*** Input records Section Begins ***

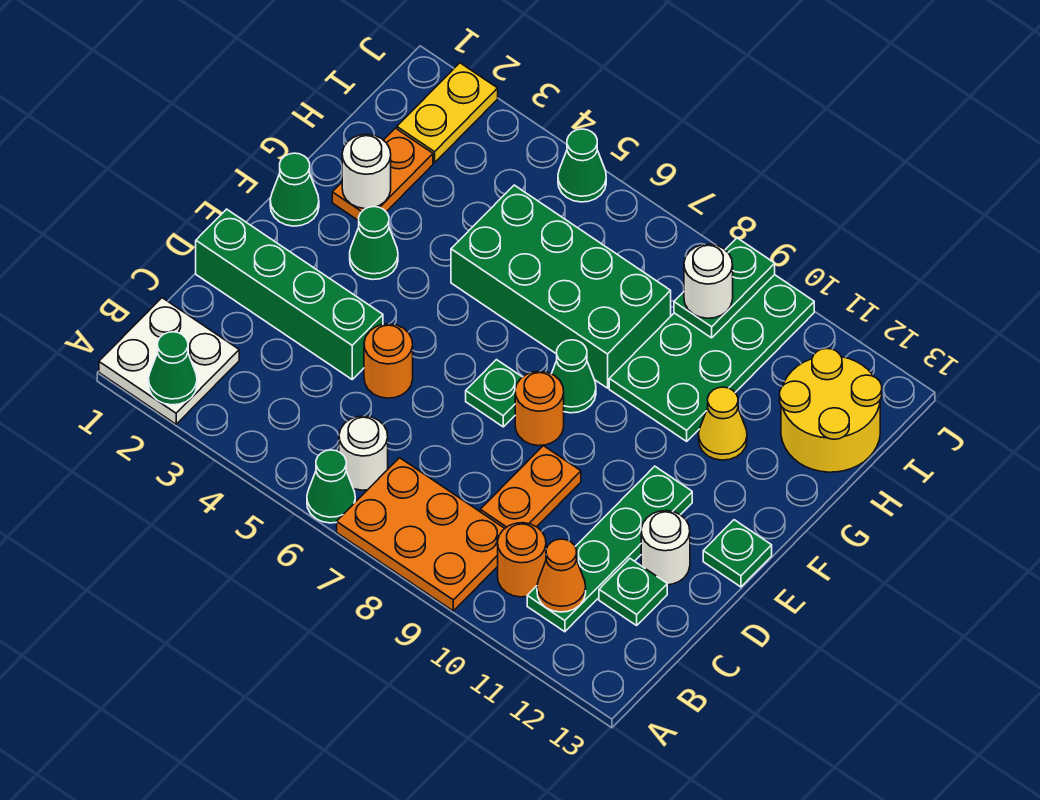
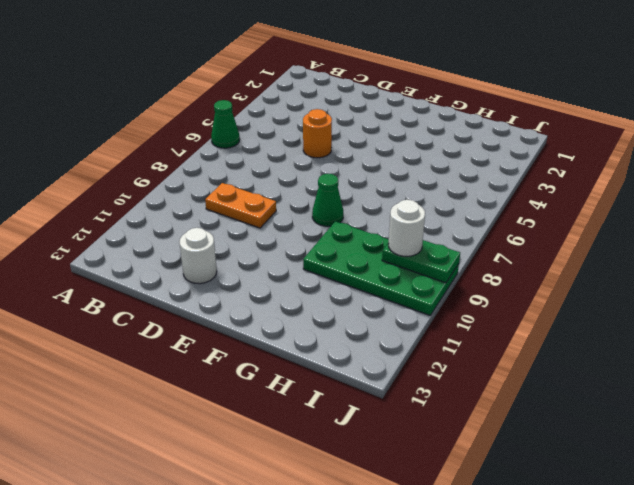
none -> white plate A1:B2 level 1
none -> orange plate A7:B9 level 1
none -> white round brick B6 level 1

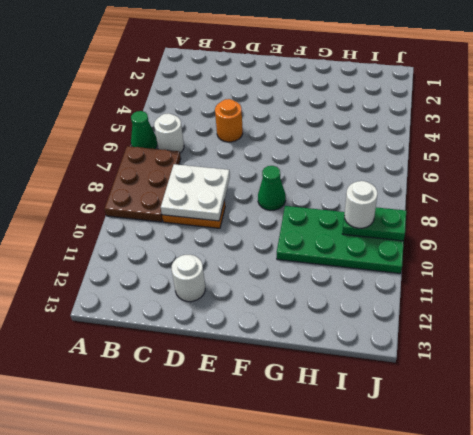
brown plate A7:B9 level 1 -> orange plate A7:B9 level 1
white plate C8:D9 level 2 -> white plate A1:B2 level 1
none -> orange round brick B10 level 1
none -> green plate B11:E11 level 1
none -> green plate C12 level 1

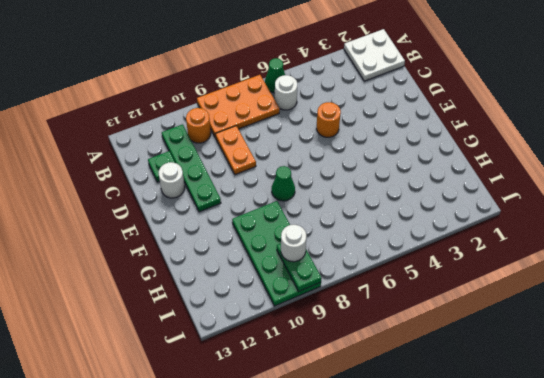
none -> green brick D1:D4 level 1
none -> green plate E7 level 1
none -> orange round brick E8 level 1

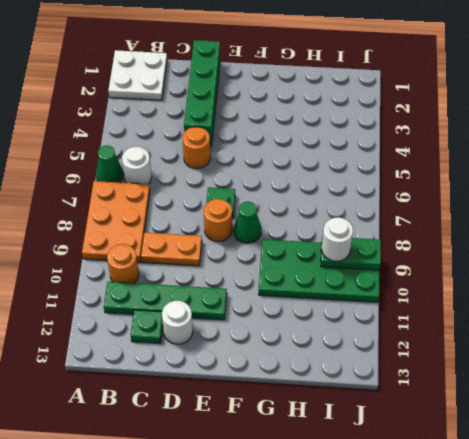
none -> green plate E13 level 1
none -> green cone F1 level 1
none -> green cone F3 level 1

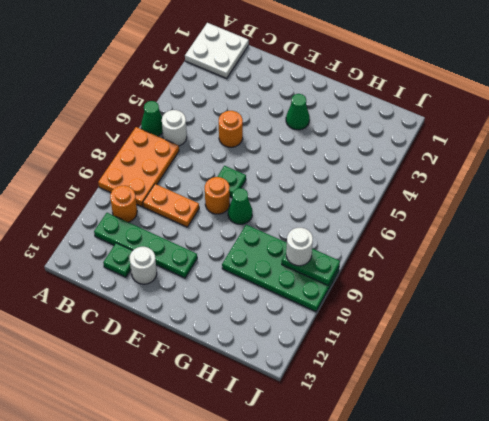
none -> green brick D1:D4 level 1
none -> green plate E13 level 1
none -> green cone F1 level 1

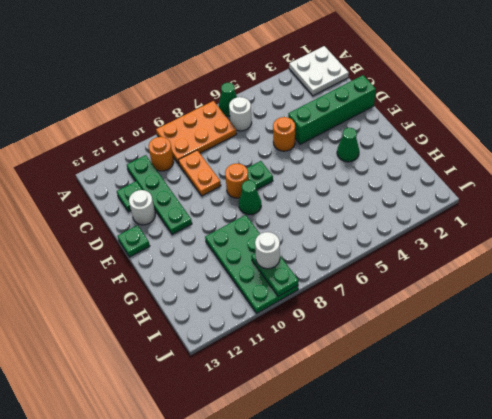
none -> green cone F1 level 1
none -> orange plate G2:H2 level 1
none -> green brick G5:H8 level 1

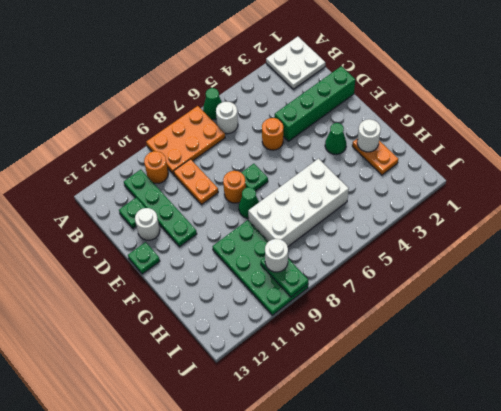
white brick G5:H8 level 1 -> green brick G5:H8 level 1
none -> green cone F1 level 1
none -> yellow cone G11 level 1
none -> yellow round brick H12:I13 level 1

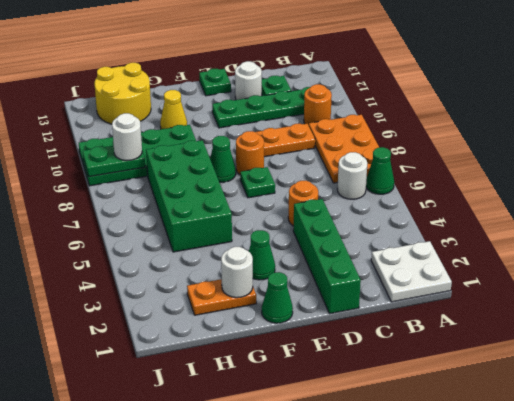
none -> yellow plate I2:J2 level 1
none -> green cone J5 level 1
none -> green cone A2 level 2

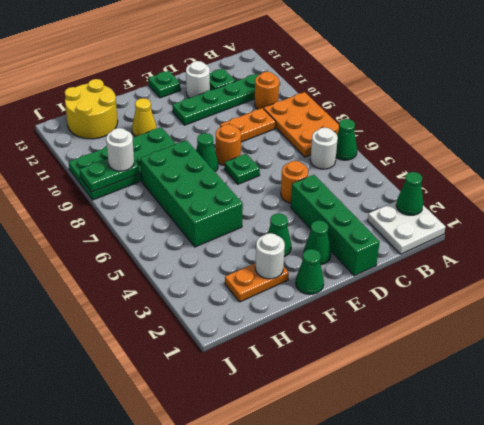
green cone E2 level 1 -> green cone J5 level 1
none -> yellow plate I2:J2 level 1
none -> orange cone B11 level 2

*** Input records Section Ends ***

• _Exercise aim_: If a line in the records above has the word "white", copy it.

• _Solution to the exercise_:
none -> white plate A1:B2 level 1
none -> white round brick B6 level 1
white plate C8:D9 level 2 -> white plate A1:B2 level 1
white brick G5:H8 level 1 -> green brick G5:H8 level 1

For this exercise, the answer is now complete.